** Task inputs **
☆ ☆ ☆ ☆ ☆ ☆ ☆

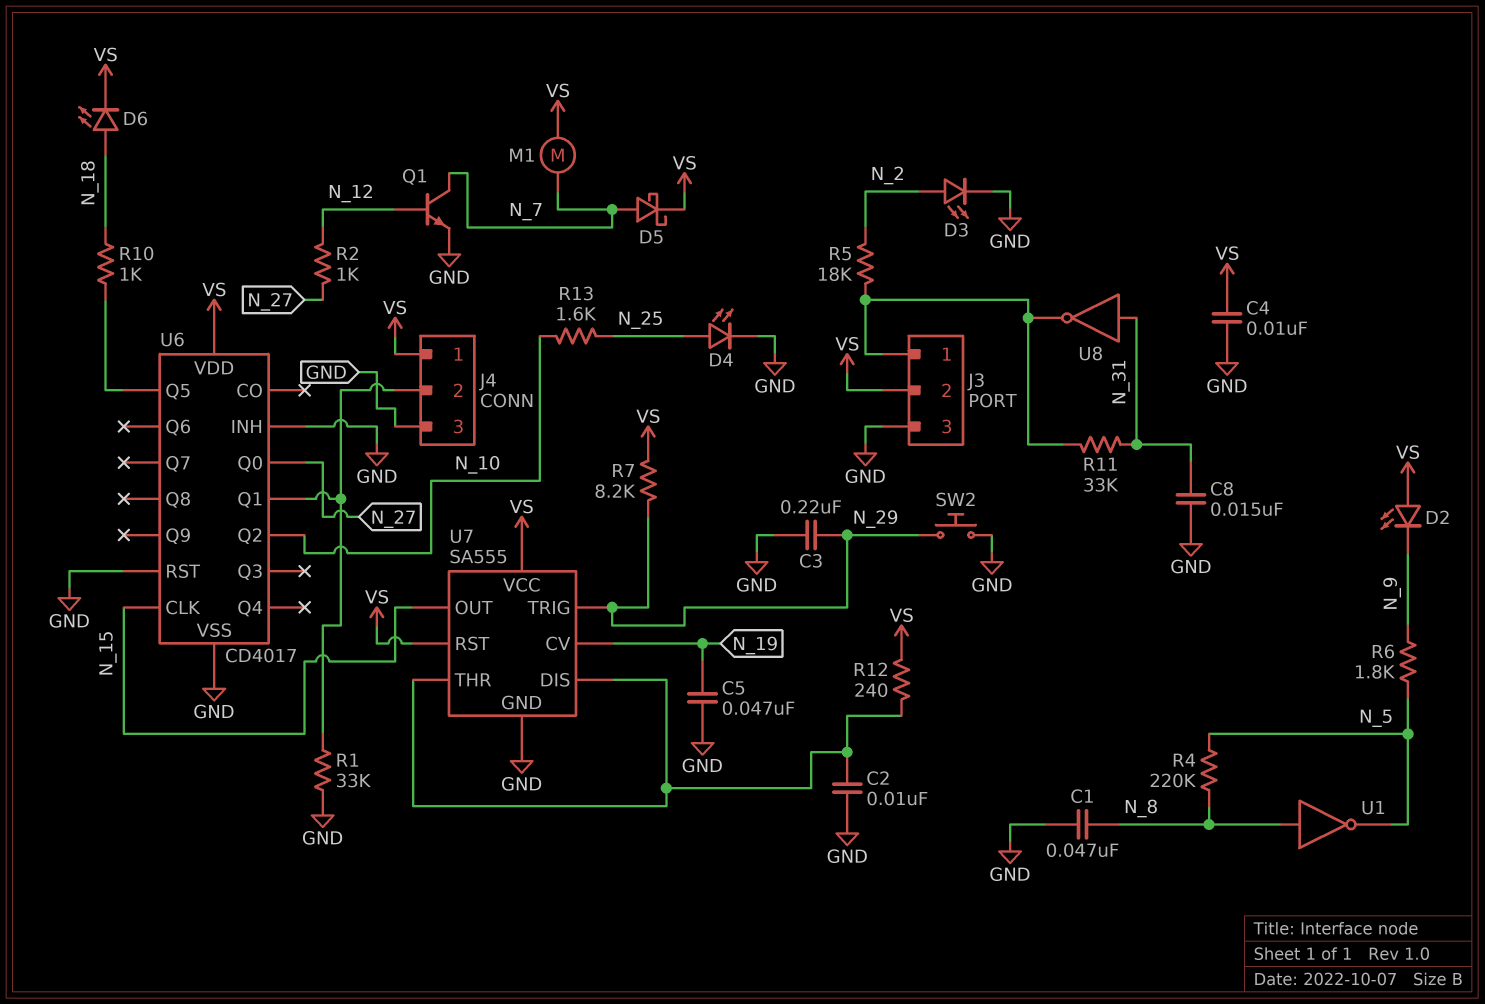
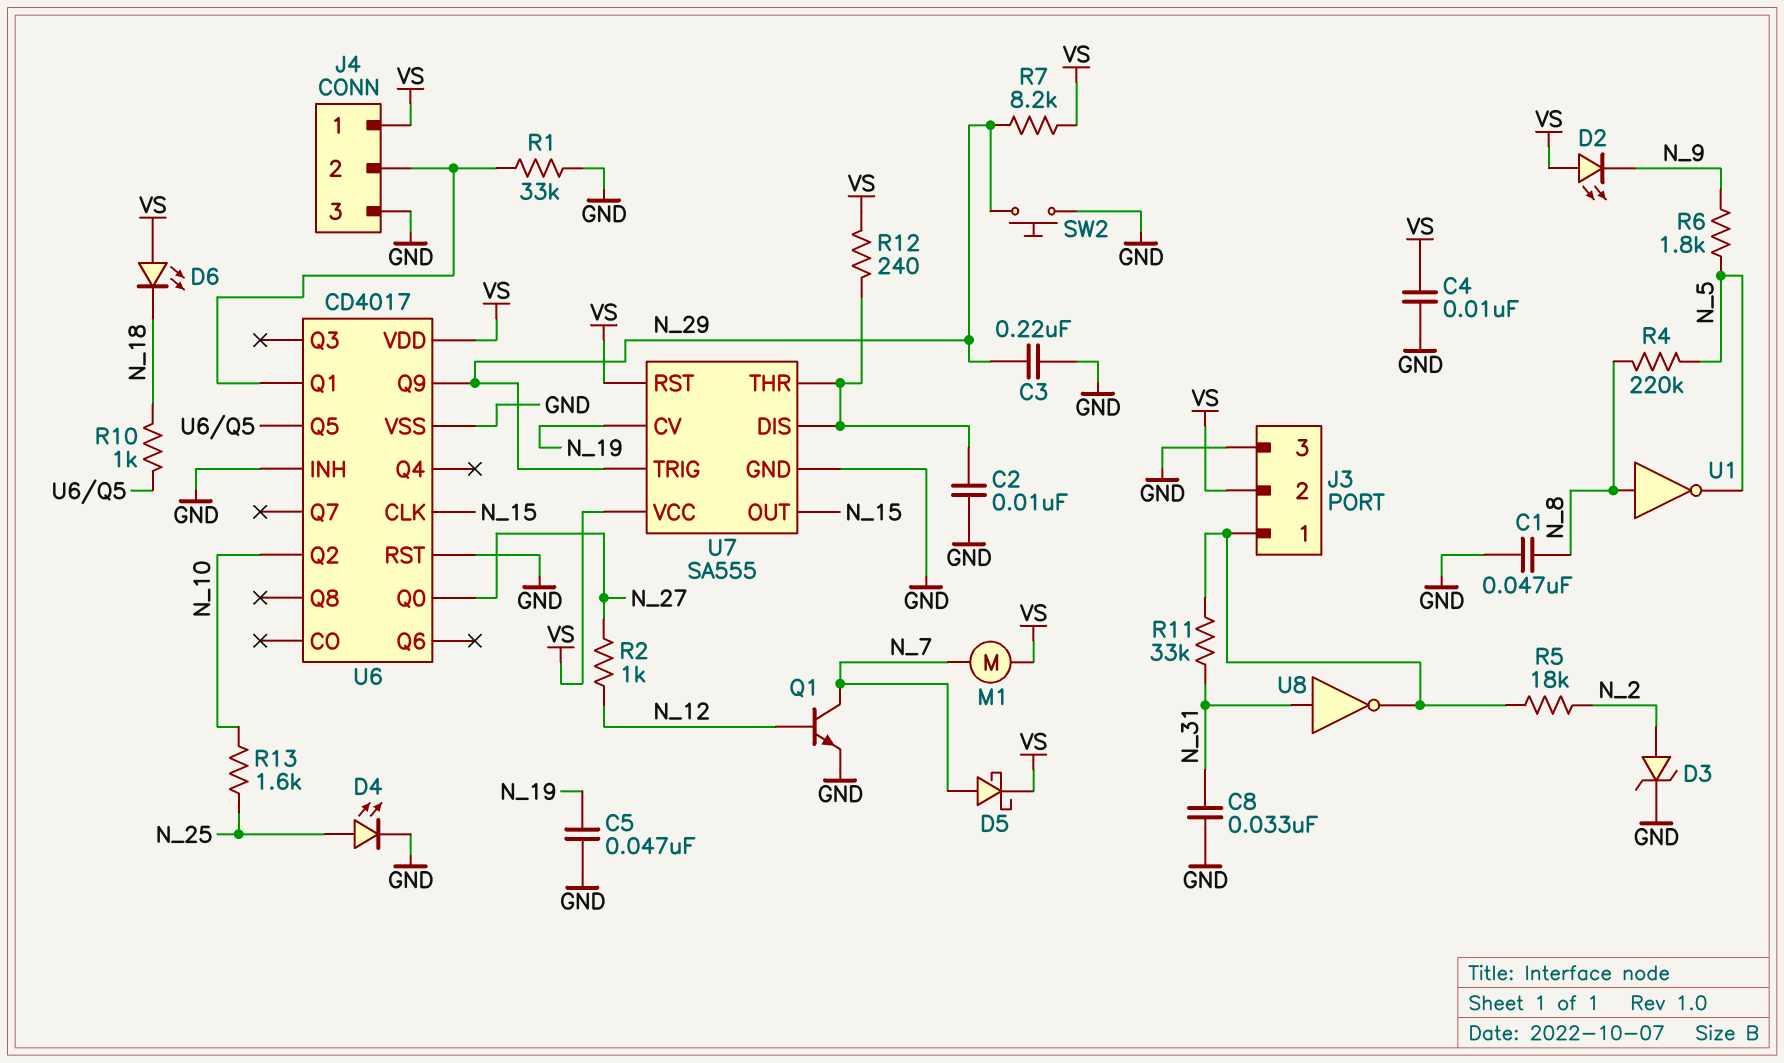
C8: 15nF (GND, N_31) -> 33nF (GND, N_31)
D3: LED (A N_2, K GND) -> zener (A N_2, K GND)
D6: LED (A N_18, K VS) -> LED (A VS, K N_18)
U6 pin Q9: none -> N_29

☆ ☆ ☆ ☆ ☆ ☆ ☆

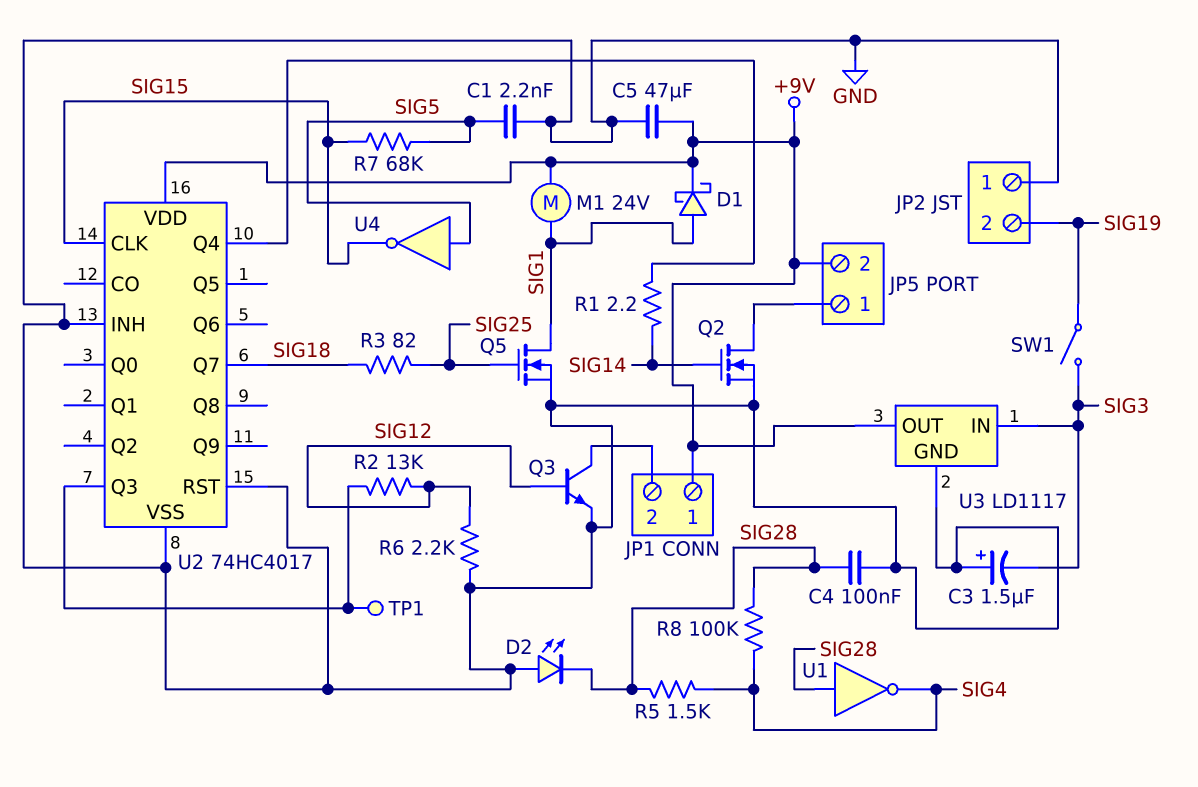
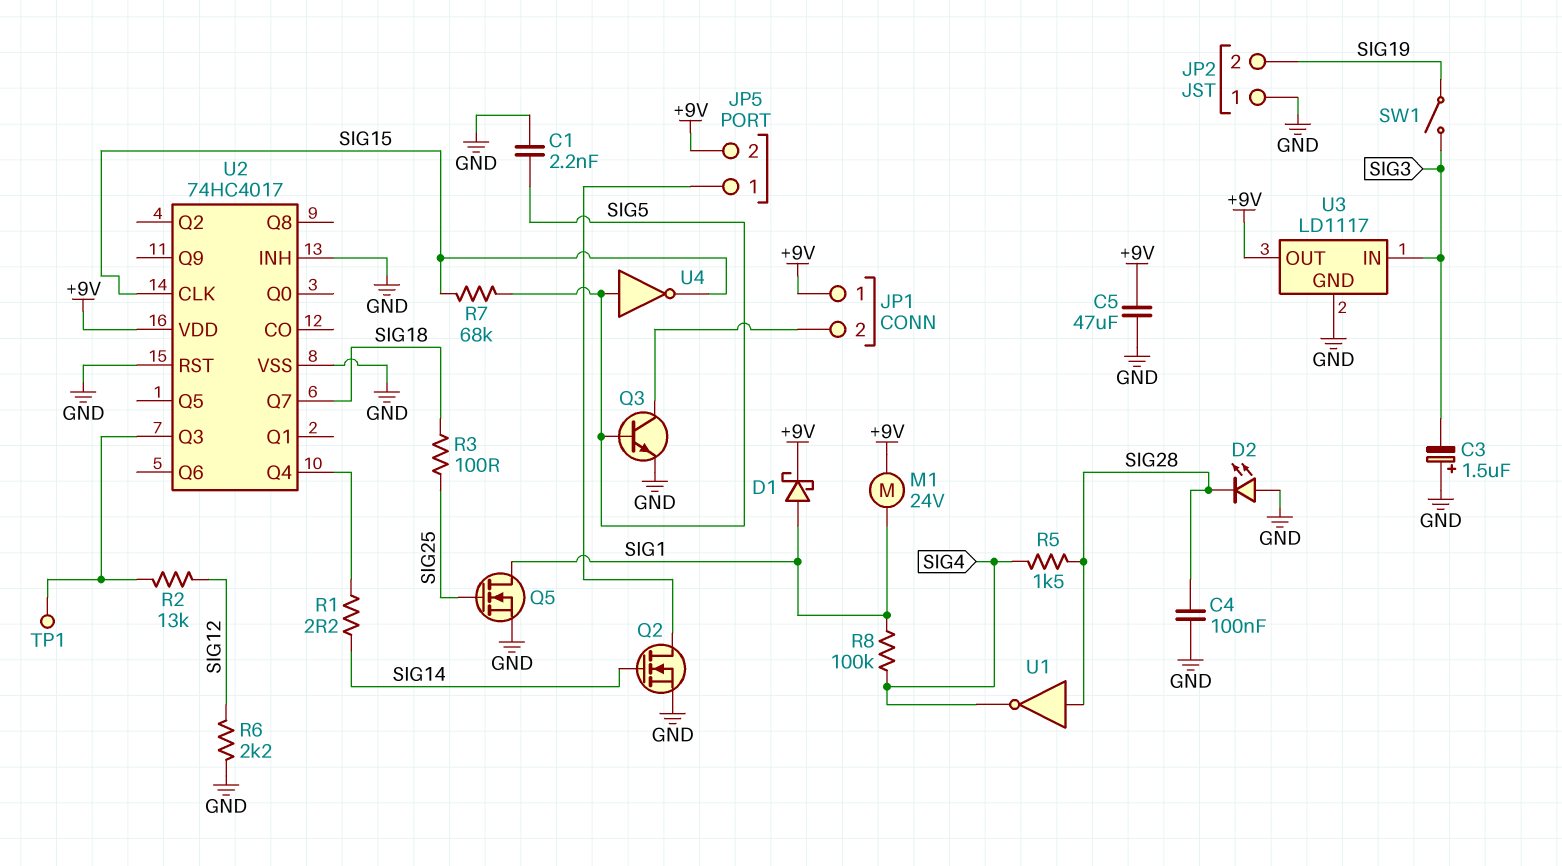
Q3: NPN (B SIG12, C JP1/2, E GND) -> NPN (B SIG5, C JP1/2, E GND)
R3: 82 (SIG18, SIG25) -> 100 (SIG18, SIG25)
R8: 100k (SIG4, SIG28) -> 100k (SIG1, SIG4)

☆ ☆ ☆ ☆ ☆ ☆ ☆

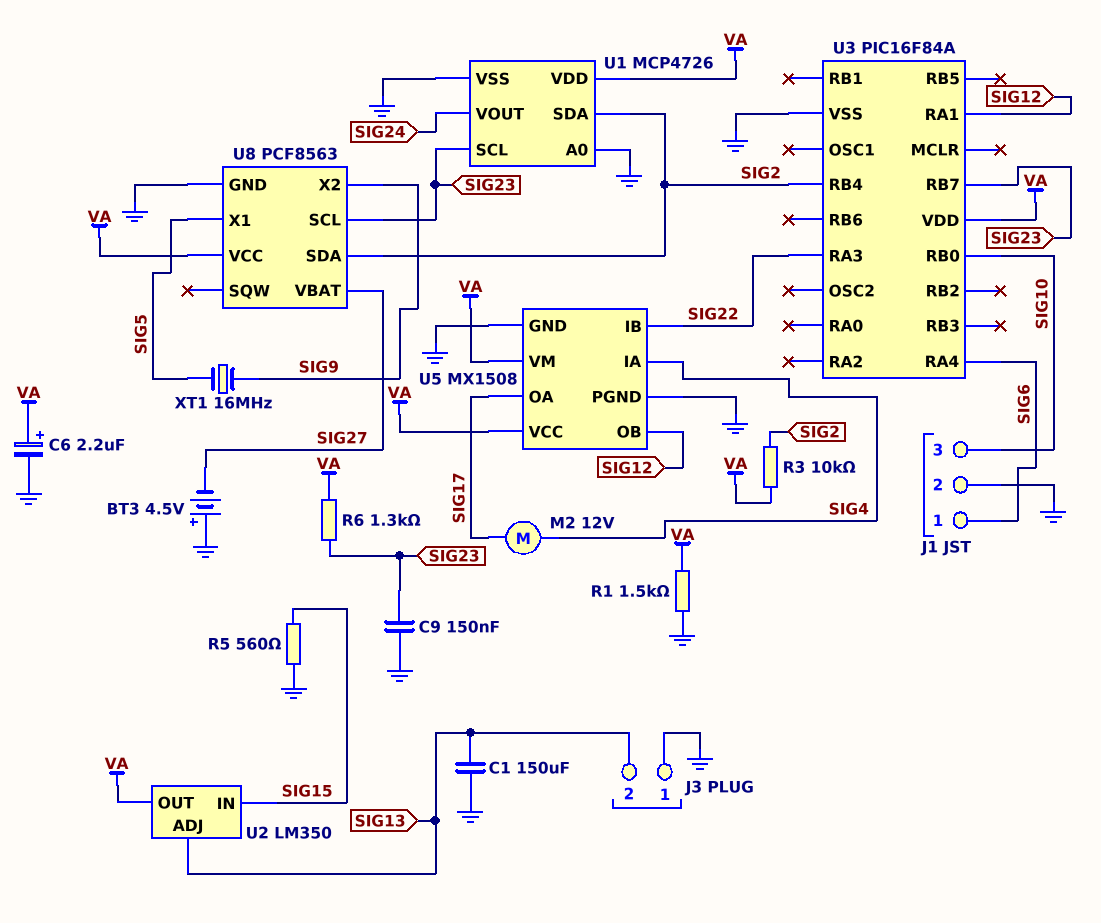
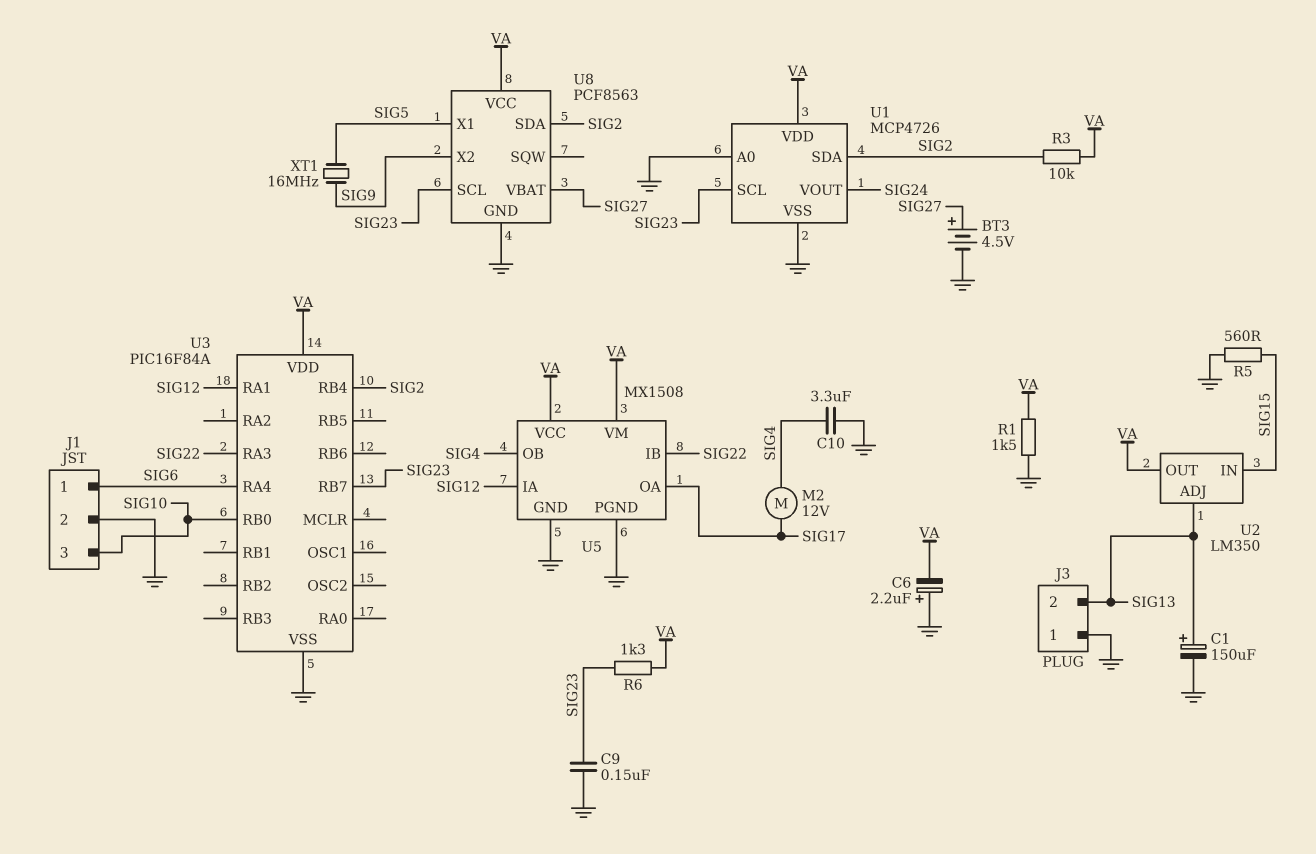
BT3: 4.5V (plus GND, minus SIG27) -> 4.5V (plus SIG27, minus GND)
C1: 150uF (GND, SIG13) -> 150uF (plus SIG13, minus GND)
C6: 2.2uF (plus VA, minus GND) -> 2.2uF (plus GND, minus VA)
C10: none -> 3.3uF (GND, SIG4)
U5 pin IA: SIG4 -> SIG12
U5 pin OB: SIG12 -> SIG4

☆ ☆ ☆ ☆ ☆ ☆ ☆

Every line above from the line with "C1: 150uF (GND, SIG13)" to the line with "U5 pin OB: SIG12 -> SIG4" is wanted, ends included; write them out exactly and add no other line.

C1: 150uF (GND, SIG13) -> 150uF (plus SIG13, minus GND)
C6: 2.2uF (plus VA, minus GND) -> 2.2uF (plus GND, minus VA)
C10: none -> 3.3uF (GND, SIG4)
U5 pin IA: SIG4 -> SIG12
U5 pin OB: SIG12 -> SIG4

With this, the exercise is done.